(Beginning of GIVEN DATA)

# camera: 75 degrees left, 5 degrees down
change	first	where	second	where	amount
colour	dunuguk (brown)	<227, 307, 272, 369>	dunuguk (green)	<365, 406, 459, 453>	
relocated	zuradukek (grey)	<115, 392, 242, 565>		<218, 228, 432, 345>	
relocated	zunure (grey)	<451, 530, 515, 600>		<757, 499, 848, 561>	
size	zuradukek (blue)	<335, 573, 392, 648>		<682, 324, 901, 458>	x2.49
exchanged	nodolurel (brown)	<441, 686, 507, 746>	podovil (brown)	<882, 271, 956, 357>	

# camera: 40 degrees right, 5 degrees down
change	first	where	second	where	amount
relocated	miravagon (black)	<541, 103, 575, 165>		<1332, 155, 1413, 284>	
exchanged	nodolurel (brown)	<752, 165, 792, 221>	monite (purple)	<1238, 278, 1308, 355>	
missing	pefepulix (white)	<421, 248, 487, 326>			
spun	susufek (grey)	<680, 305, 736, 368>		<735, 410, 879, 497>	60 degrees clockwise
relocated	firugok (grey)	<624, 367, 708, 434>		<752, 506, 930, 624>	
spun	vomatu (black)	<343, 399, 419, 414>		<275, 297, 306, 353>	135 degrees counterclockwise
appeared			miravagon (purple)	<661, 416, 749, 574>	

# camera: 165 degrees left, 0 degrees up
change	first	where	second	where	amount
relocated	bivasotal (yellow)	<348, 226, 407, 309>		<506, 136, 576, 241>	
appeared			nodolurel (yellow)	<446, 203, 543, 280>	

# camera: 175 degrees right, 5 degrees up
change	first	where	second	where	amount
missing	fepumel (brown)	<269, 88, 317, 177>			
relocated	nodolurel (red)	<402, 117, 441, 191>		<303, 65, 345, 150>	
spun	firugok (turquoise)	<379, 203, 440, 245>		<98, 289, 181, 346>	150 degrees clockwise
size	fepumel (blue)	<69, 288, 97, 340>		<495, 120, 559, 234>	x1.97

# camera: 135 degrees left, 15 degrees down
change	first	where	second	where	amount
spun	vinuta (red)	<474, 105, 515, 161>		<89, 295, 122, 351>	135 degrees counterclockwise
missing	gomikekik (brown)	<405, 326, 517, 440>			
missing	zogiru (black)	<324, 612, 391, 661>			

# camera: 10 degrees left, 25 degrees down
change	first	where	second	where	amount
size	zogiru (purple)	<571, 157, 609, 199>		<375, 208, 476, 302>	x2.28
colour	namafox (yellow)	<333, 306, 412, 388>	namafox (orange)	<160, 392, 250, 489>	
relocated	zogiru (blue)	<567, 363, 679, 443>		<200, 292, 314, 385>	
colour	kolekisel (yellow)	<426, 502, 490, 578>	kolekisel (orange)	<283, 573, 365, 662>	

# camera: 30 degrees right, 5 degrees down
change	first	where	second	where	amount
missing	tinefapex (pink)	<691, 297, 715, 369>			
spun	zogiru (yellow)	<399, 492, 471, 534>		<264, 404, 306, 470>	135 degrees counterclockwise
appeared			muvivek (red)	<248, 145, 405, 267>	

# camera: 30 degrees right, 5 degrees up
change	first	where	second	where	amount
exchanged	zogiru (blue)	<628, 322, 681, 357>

(End of GIVEN DATA)

→ **WORK REQUIRED**:
Return all the data exactly as given.

→ **FINISHED EXERCISE**:
# camera: 75 degrees left, 5 degrees down
change	first	where	second	where	amount
colour	dunuguk (brown)	<227, 307, 272, 369>	dunuguk (green)	<365, 406, 459, 453>	
relocated	zuradukek (grey)	<115, 392, 242, 565>		<218, 228, 432, 345>	
relocated	zunure (grey)	<451, 530, 515, 600>		<757, 499, 848, 561>	
size	zuradukek (blue)	<335, 573, 392, 648>		<682, 324, 901, 458>	x2.49
exchanged	nodolurel (brown)	<441, 686, 507, 746>	podovil (brown)	<882, 271, 956, 357>	

# camera: 40 degrees right, 5 degrees down
change	first	where	second	where	amount
relocated	miravagon (black)	<541, 103, 575, 165>		<1332, 155, 1413, 284>	
exchanged	nodolurel (brown)	<752, 165, 792, 221>	monite (purple)	<1238, 278, 1308, 355>	
missing	pefepulix (white)	<421, 248, 487, 326>			
spun	susufek (grey)	<680, 305, 736, 368>		<735, 410, 879, 497>	60 degrees clockwise
relocated	firugok (grey)	<624, 367, 708, 434>		<752, 506, 930, 624>	
spun	vomatu (black)	<343, 399, 419, 414>		<275, 297, 306, 353>	135 degrees counterclockwise
appeared			miravagon (purple)	<661, 416, 749, 574>	

# camera: 165 degrees left, 0 degrees up
change	first	where	second	where	amount
relocated	bivasotal (yellow)	<348, 226, 407, 309>		<506, 136, 576, 241>	
appeared			nodolurel (yellow)	<446, 203, 543, 280>	

# camera: 175 degrees right, 5 degrees up
change	first	where	second	where	amount
missing	fepumel (brown)	<269, 88, 317, 177>			
relocated	nodolurel (red)	<402, 117, 441, 191>		<303, 65, 345, 150>	
spun	firugok (turquoise)	<379, 203, 440, 245>		<98, 289, 181, 346>	150 degrees clockwise
size	fepumel (blue)	<69, 288, 97, 340>		<495, 120, 559, 234>	x1.97

# camera: 135 degrees left, 15 degrees down
change	first	where	second	where	amount
spun	vinuta (red)	<474, 105, 515, 161>		<89, 295, 122, 351>	135 degrees counterclockwise
missing	gomikekik (brown)	<405, 326, 517, 440>			
missing	zogiru (black)	<324, 612, 391, 661>			

# camera: 10 degrees left, 25 degrees down
change	first	where	second	where	amount
size	zogiru (purple)	<571, 157, 609, 199>		<375, 208, 476, 302>	x2.28
colour	namafox (yellow)	<333, 306, 412, 388>	namafox (orange)	<160, 392, 250, 489>	
relocated	zogiru (blue)	<567, 363, 679, 443>		<200, 292, 314, 385>	
colour	kolekisel (yellow)	<426, 502, 490, 578>	kolekisel (orange)	<283, 573, 365, 662>	

# camera: 30 degrees right, 5 degrees down
change	first	where	second	where	amount
missing	tinefapex (pink)	<691, 297, 715, 369>			
spun	zogiru (yellow)	<399, 492, 471, 534>		<264, 404, 306, 470>	135 degrees counterclockwise
appeared			muvivek (red)	<248, 145, 405, 267>	

# camera: 30 degrees right, 5 degrees up
change	first	where	second	where	amount
exchanged	zogiru (blue)	<628, 322, 681, 357>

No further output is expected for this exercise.